Problem: Give back each entry unchanged, minus pictures.
===== Material for this task
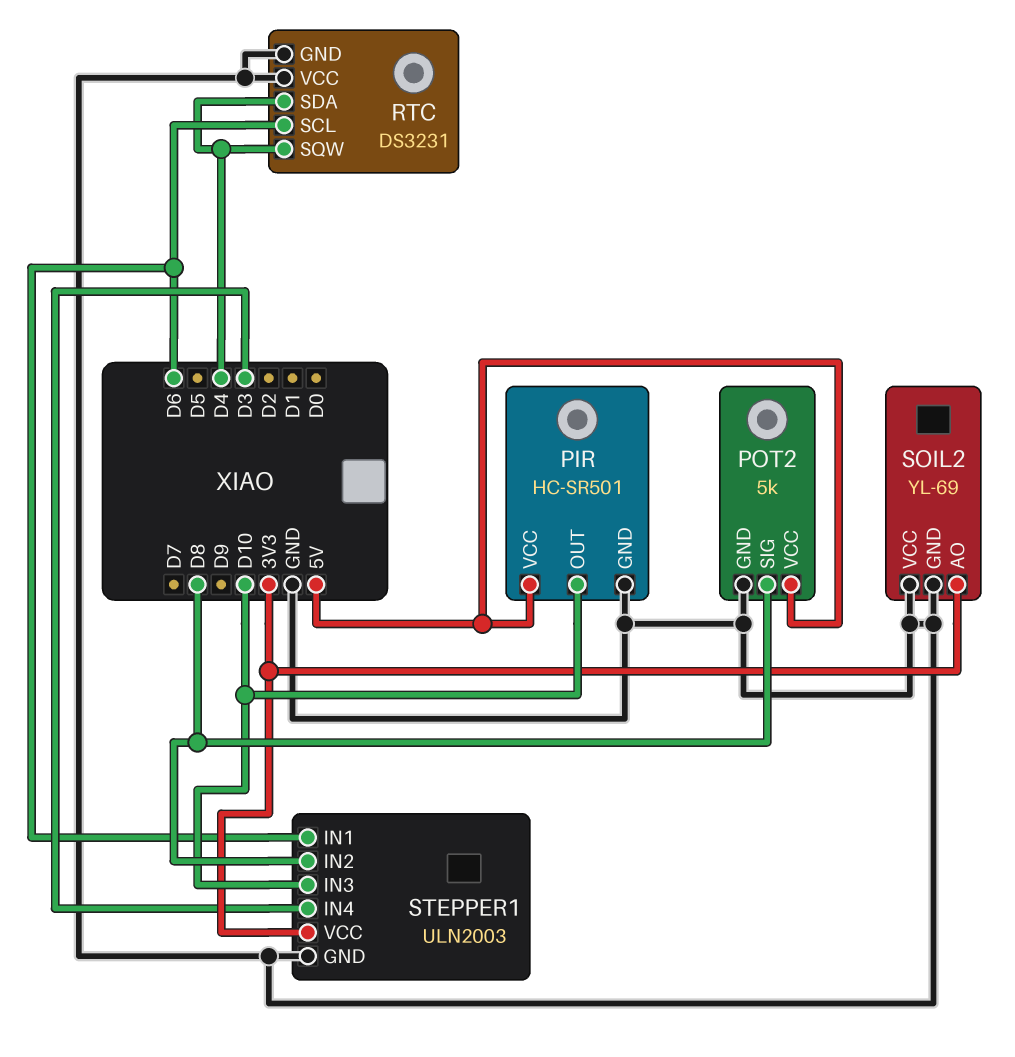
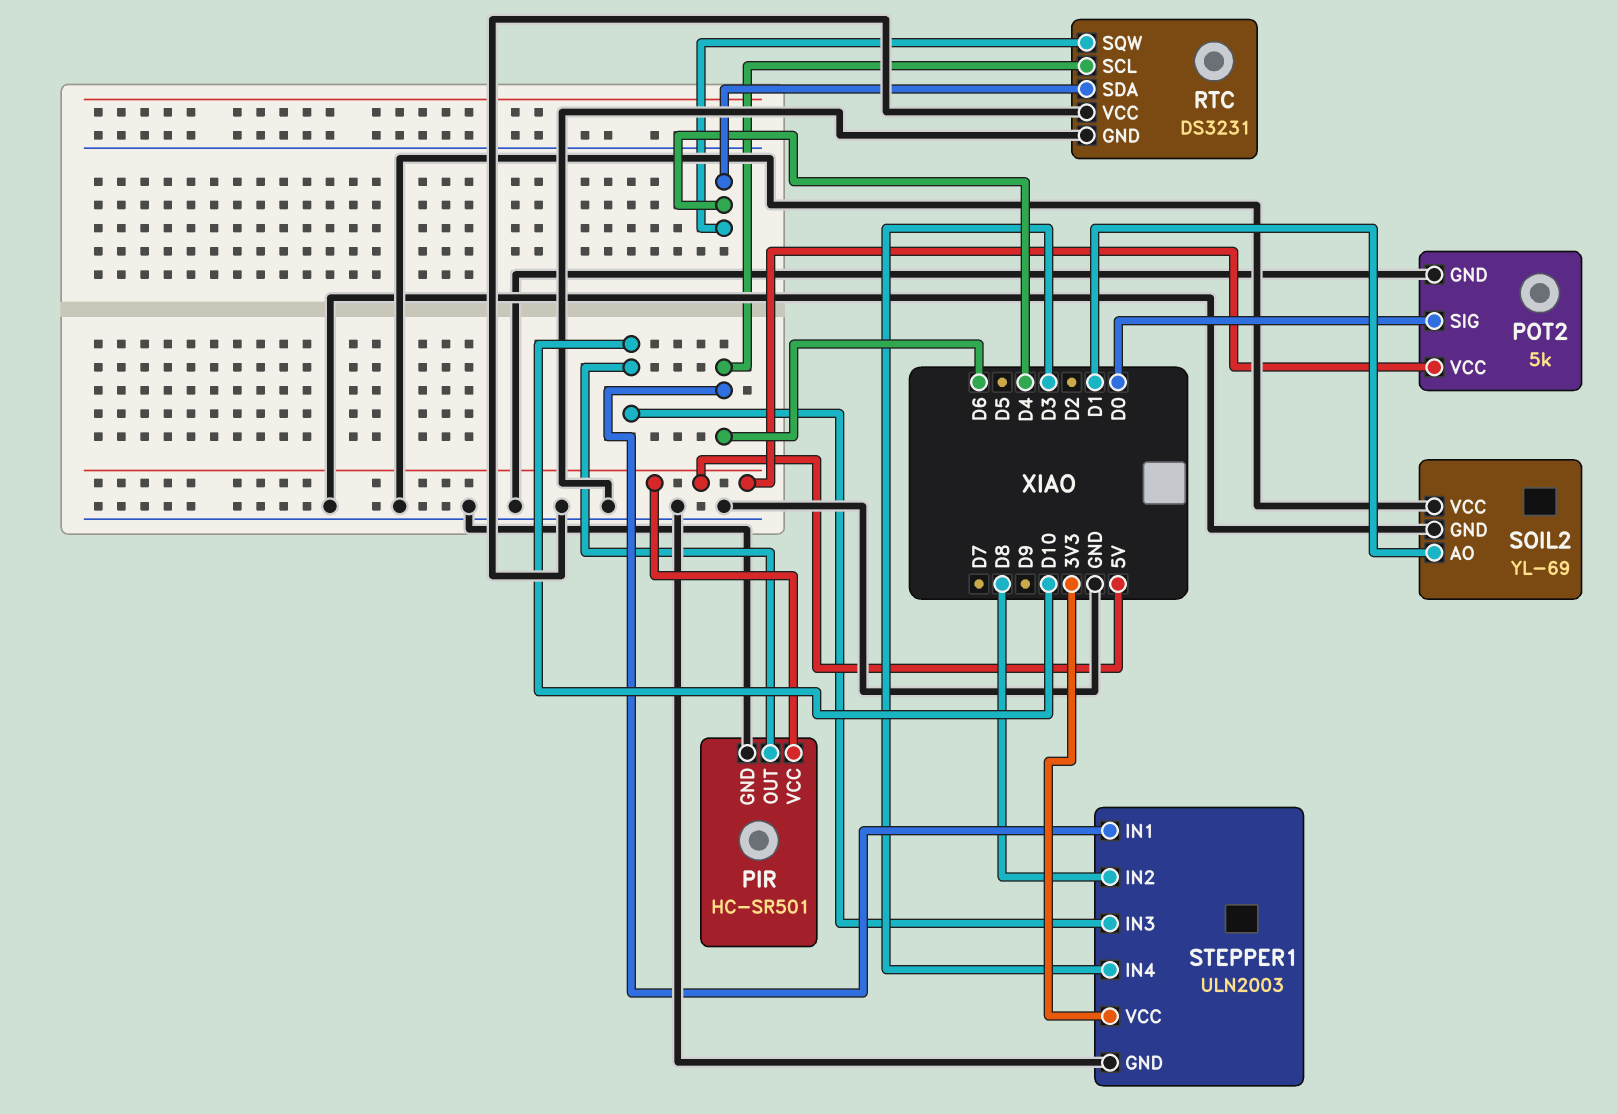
POT2 pin SIG: D8 -> D0
SOIL2 pin AO: 3V3 -> D1

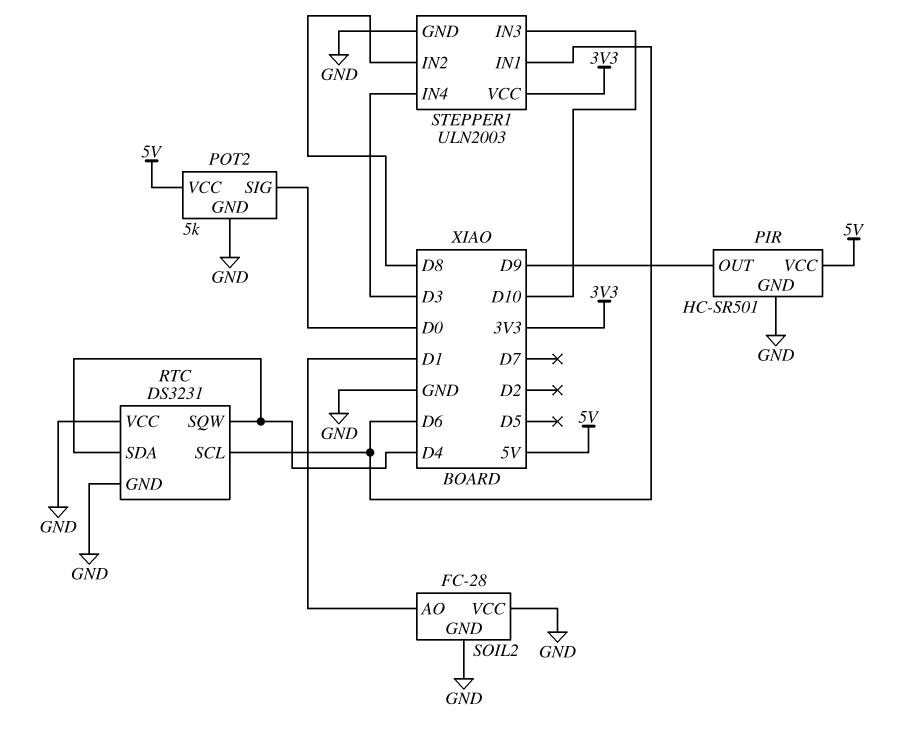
PIR pin OUT: D10 -> D9
SOIL2: YL-69 -> FC-28

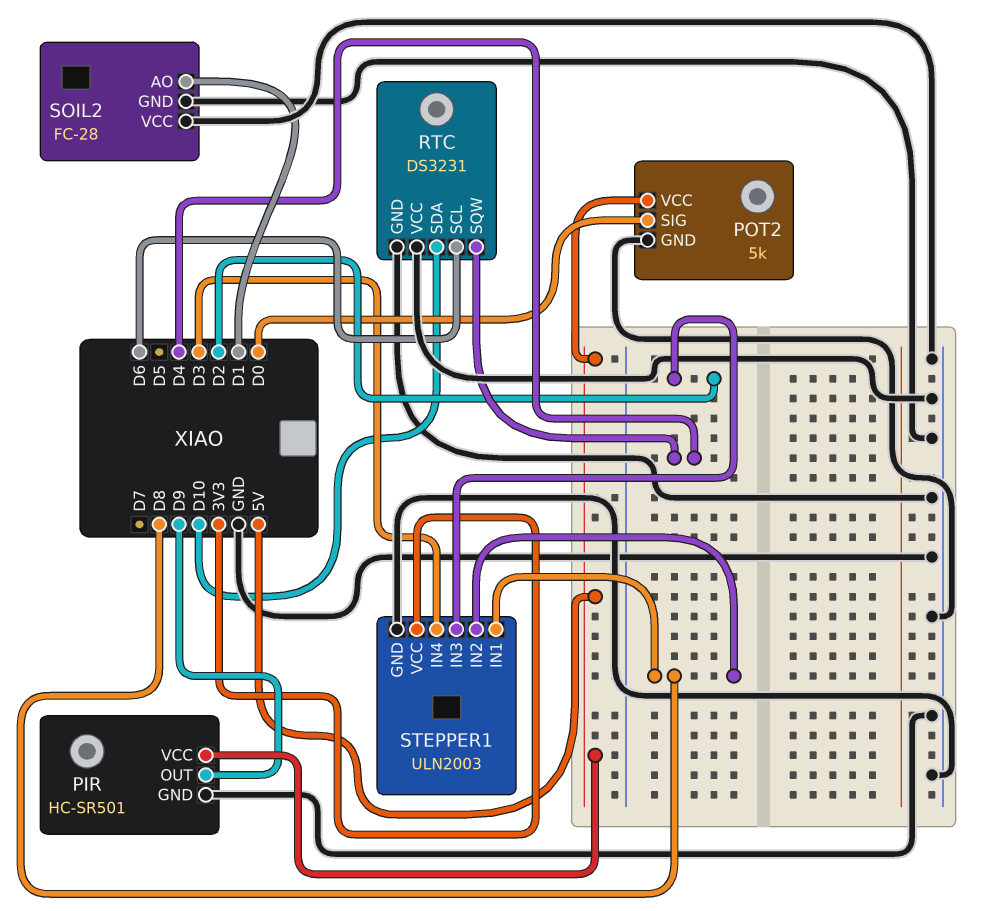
RTC pin SDA: D4 -> D10
STEPPER1 pin IN1: D6 -> D8
STEPPER1 pin IN3: D10 -> D2

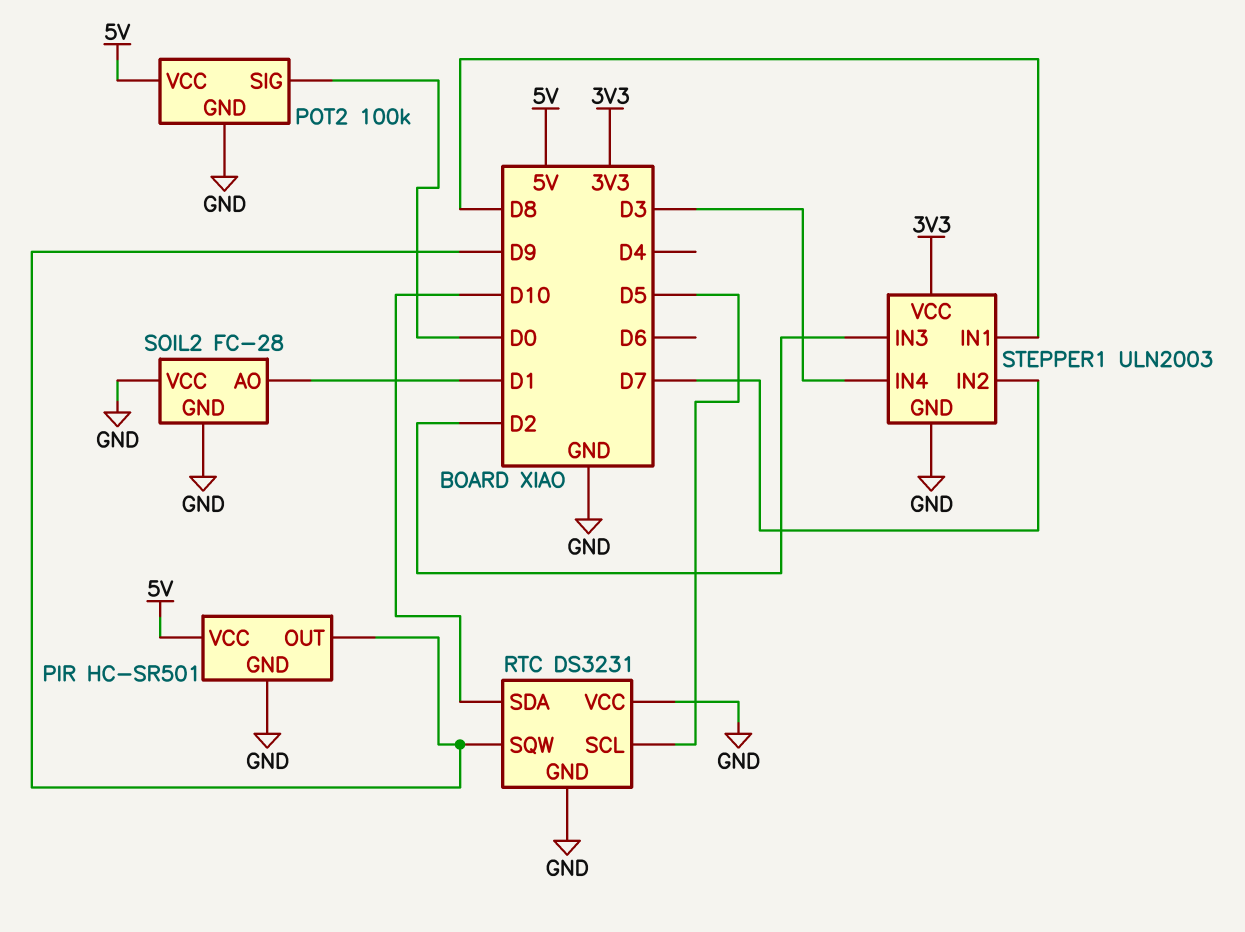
POT2: 5k -> 100k
RTC pin SCL: D6 -> D5
RTC pin SQW: D4 -> D9
STEPPER1 pin IN2: D8 -> D7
==========
Answer to the exercise:
POT2 pin SIG: D8 -> D0
SOIL2 pin AO: 3V3 -> D1

PIR pin OUT: D10 -> D9
SOIL2: YL-69 -> FC-28

RTC pin SDA: D4 -> D10
STEPPER1 pin IN1: D6 -> D8
STEPPER1 pin IN3: D10 -> D2

POT2: 5k -> 100k
RTC pin SCL: D6 -> D5
RTC pin SQW: D4 -> D9
STEPPER1 pin IN2: D8 -> D7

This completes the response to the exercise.